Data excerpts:
===============

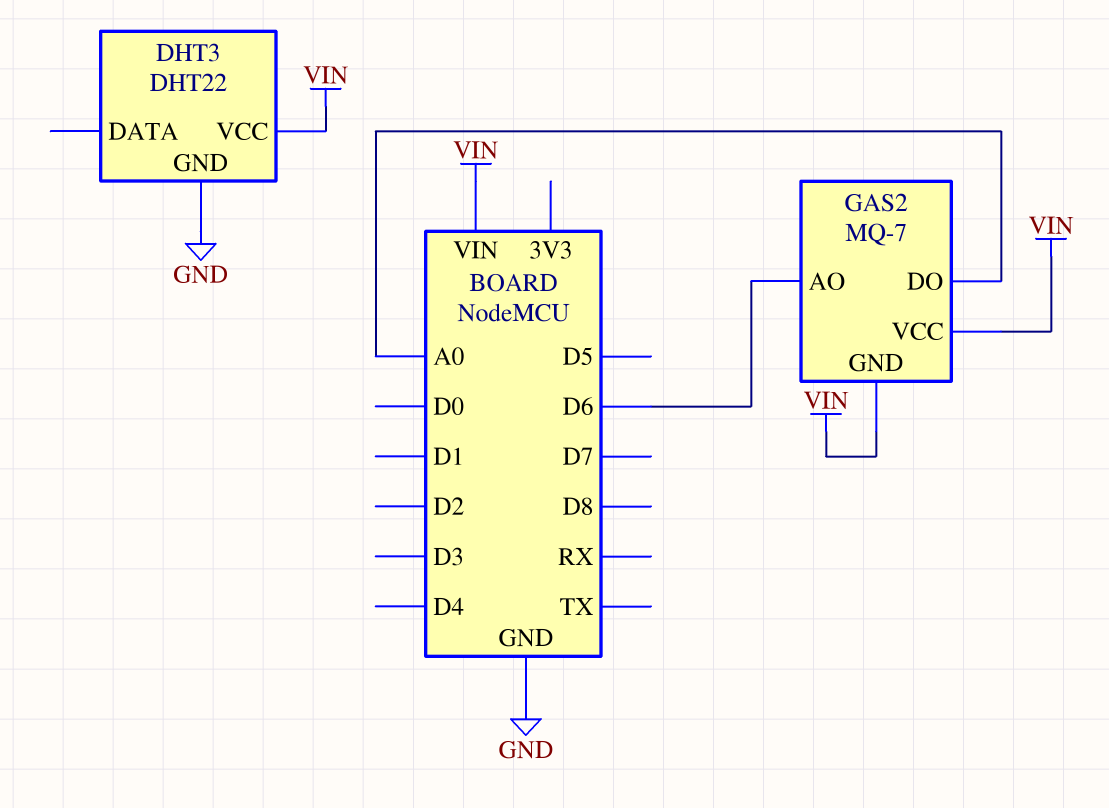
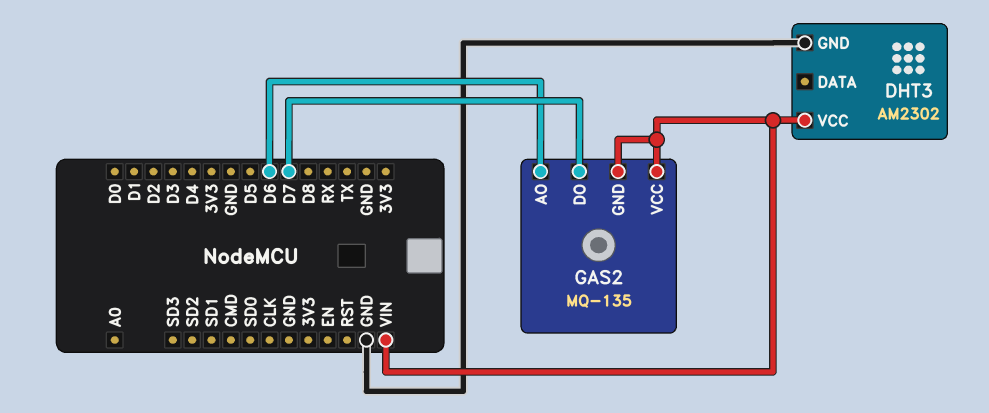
DHT3: DHT22 -> AM2302
GAS2: MQ-7 -> MQ-135
GAS2 pin DO: A0 -> D7

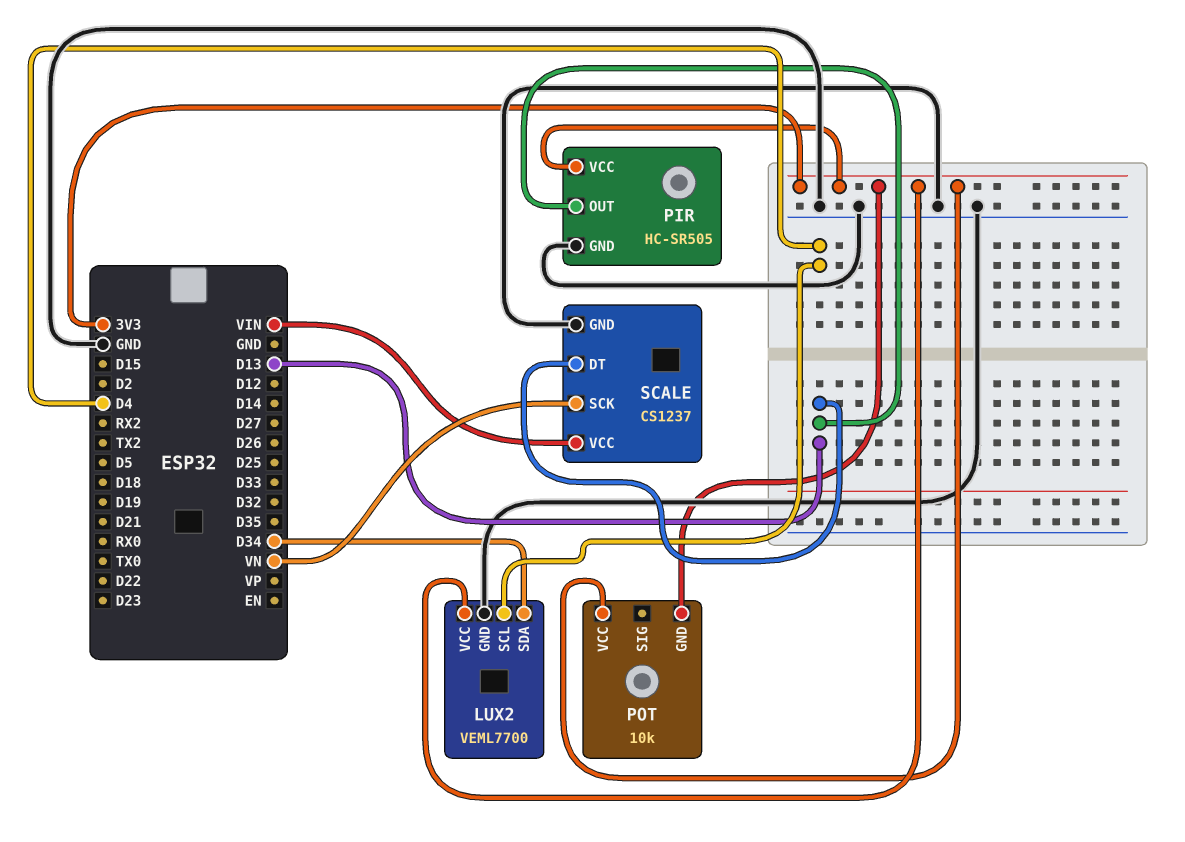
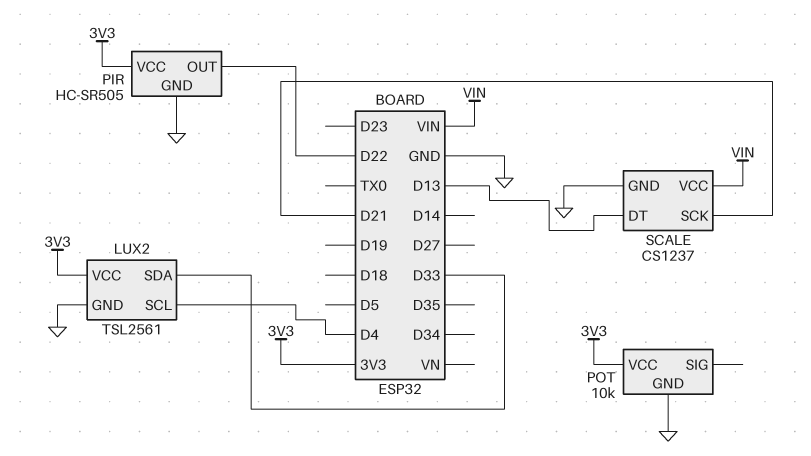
LUX2: VEML7700 -> TSL2561
LUX2 pin SDA: D34 -> D33
PIR pin OUT: D13 -> D22
POT pin GND: 3V3 -> GND
SCALE pin SCK: VN -> D21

===============

▶ **Task goal**
Omitting all images, retype each line of the records precisely.

▶ **Solution below**
DHT3: DHT22 -> AM2302
GAS2: MQ-7 -> MQ-135
GAS2 pin DO: A0 -> D7

LUX2: VEML7700 -> TSL2561
LUX2 pin SDA: D34 -> D33
PIR pin OUT: D13 -> D22
POT pin GND: 3V3 -> GND
SCALE pin SCK: VN -> D21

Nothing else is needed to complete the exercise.